**Task to carry out:** Every line that contains the word "black" should be copied from the records below.

**Data records:**
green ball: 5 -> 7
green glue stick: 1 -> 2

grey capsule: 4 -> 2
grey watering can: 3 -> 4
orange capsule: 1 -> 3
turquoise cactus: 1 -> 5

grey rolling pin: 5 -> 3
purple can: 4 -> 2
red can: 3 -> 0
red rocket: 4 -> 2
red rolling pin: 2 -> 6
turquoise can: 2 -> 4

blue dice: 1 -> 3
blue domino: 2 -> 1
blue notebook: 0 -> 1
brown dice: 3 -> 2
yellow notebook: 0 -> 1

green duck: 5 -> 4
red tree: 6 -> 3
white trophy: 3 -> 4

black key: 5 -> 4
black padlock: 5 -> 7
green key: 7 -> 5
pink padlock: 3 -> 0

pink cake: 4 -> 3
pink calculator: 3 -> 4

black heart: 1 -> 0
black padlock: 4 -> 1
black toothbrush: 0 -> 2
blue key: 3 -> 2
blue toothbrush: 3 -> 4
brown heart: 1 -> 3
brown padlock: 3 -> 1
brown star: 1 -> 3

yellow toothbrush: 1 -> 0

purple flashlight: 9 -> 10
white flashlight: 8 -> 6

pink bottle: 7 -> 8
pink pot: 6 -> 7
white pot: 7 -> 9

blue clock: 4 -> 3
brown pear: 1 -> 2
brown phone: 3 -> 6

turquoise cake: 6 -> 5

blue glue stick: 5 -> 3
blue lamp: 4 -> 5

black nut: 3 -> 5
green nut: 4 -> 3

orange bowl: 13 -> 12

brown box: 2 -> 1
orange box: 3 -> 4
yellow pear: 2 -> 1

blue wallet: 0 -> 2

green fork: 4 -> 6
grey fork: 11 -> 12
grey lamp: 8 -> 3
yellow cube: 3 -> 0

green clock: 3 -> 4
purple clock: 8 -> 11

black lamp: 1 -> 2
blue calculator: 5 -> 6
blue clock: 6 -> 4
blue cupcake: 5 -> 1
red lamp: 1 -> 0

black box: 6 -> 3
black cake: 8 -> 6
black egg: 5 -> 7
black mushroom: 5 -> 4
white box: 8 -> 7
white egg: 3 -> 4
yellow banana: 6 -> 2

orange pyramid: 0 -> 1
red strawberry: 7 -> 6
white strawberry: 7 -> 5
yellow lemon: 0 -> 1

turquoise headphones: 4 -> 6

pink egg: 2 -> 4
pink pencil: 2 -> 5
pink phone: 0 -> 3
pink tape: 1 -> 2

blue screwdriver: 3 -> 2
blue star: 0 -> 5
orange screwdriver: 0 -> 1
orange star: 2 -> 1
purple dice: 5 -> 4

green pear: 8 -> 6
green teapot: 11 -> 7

**Answer to the problem:**
black key: 5 -> 4
black padlock: 5 -> 7
black heart: 1 -> 0
black padlock: 4 -> 1
black toothbrush: 0 -> 2
black nut: 3 -> 5
black lamp: 1 -> 2
black box: 6 -> 3
black cake: 8 -> 6
black egg: 5 -> 7
black mushroom: 5 -> 4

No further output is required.